Data under study ▸
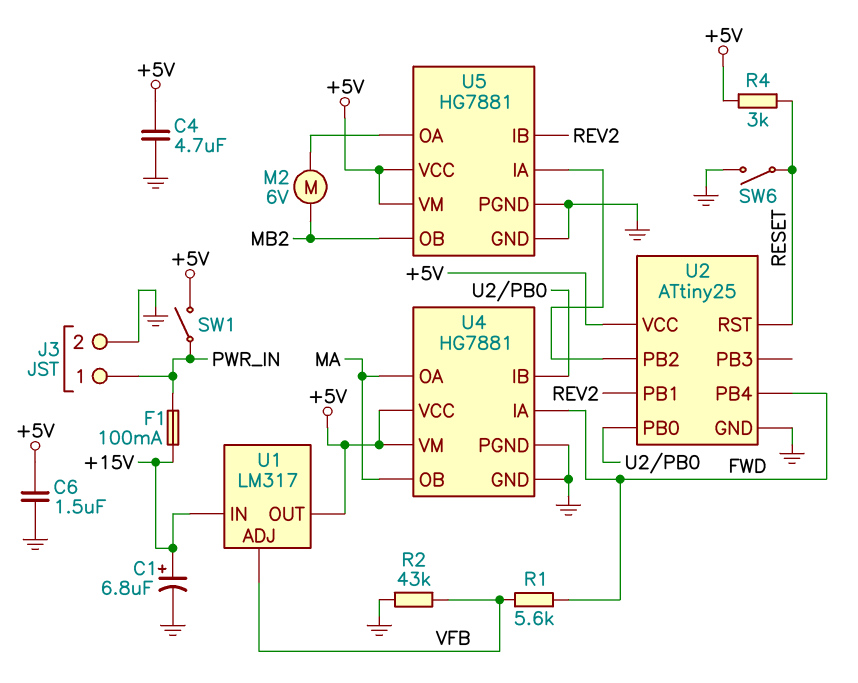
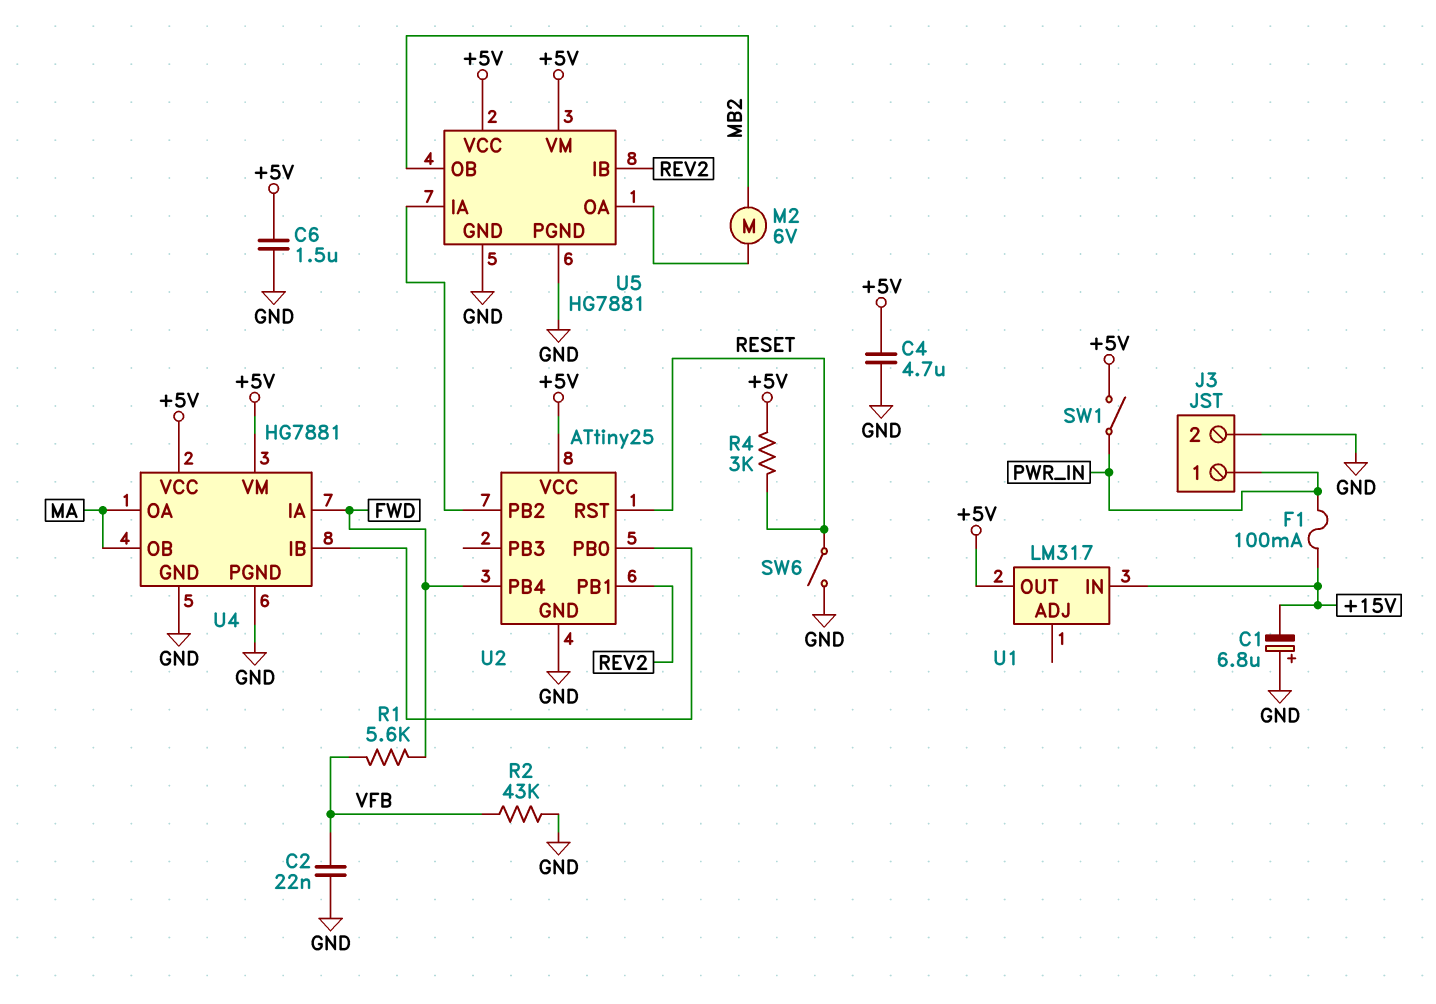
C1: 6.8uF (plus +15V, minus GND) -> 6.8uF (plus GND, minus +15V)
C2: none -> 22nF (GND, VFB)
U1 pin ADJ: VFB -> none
==
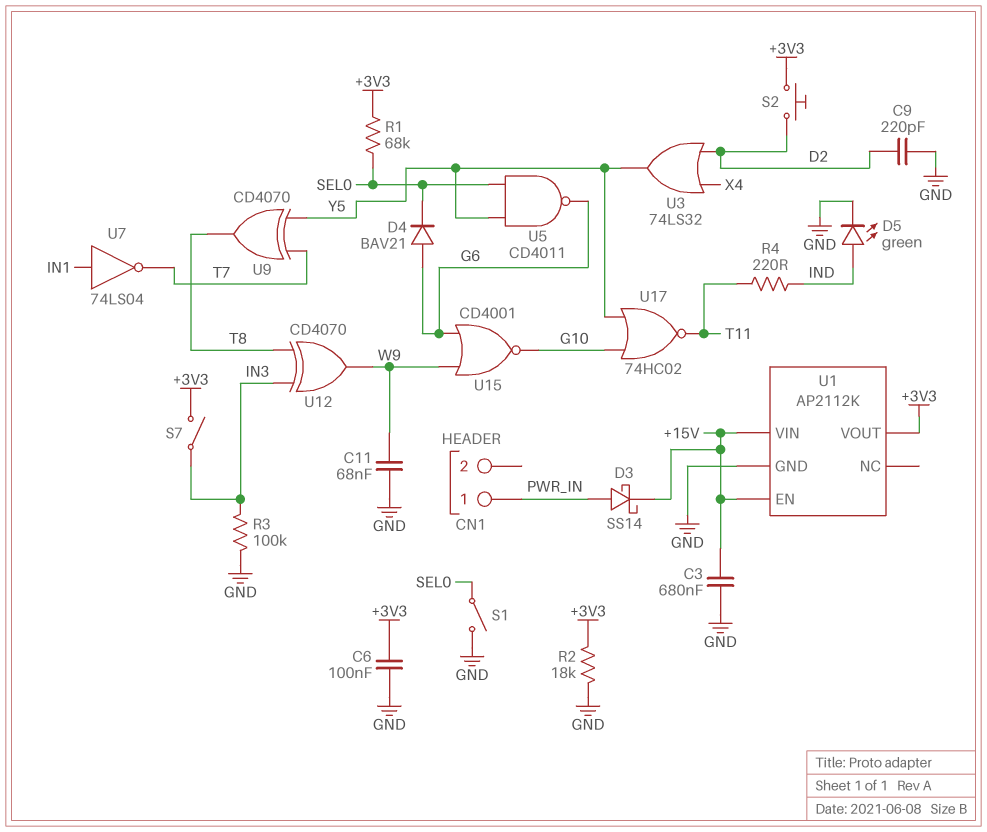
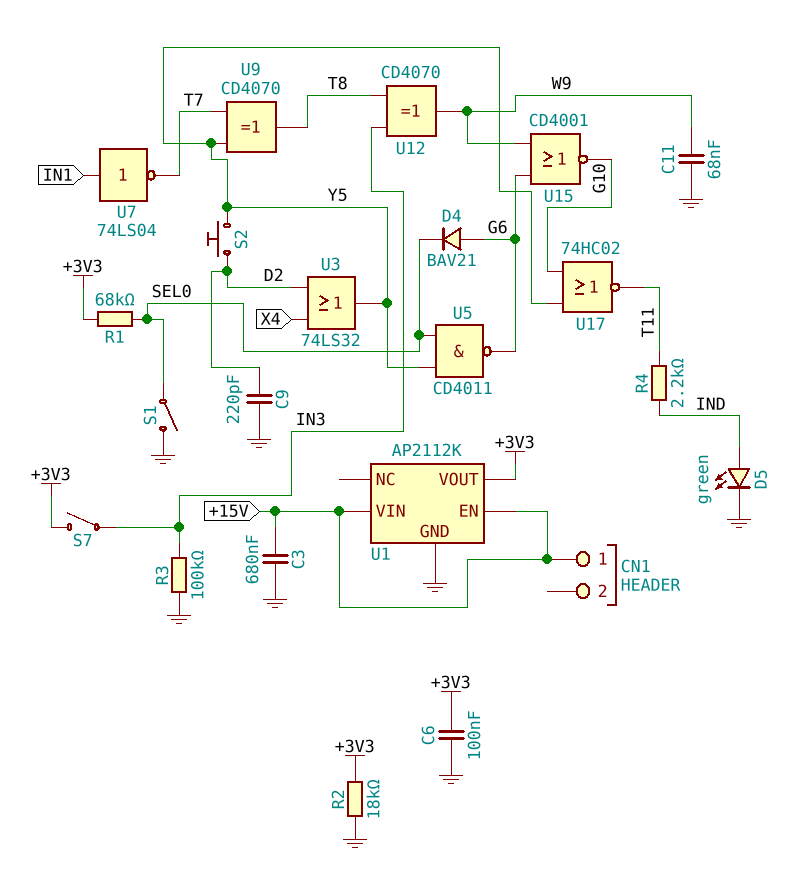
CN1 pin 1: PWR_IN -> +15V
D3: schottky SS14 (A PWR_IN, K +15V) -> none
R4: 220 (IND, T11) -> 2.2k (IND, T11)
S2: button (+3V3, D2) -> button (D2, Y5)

Problem details ▸
Could you find every line in the records above that has the string "none" and copy it?

Answer for this exercise ▸
C2: none -> 22nF (GND, VFB)
U1 pin ADJ: VFB -> none
D3: schottky SS14 (A PWR_IN, K +15V) -> none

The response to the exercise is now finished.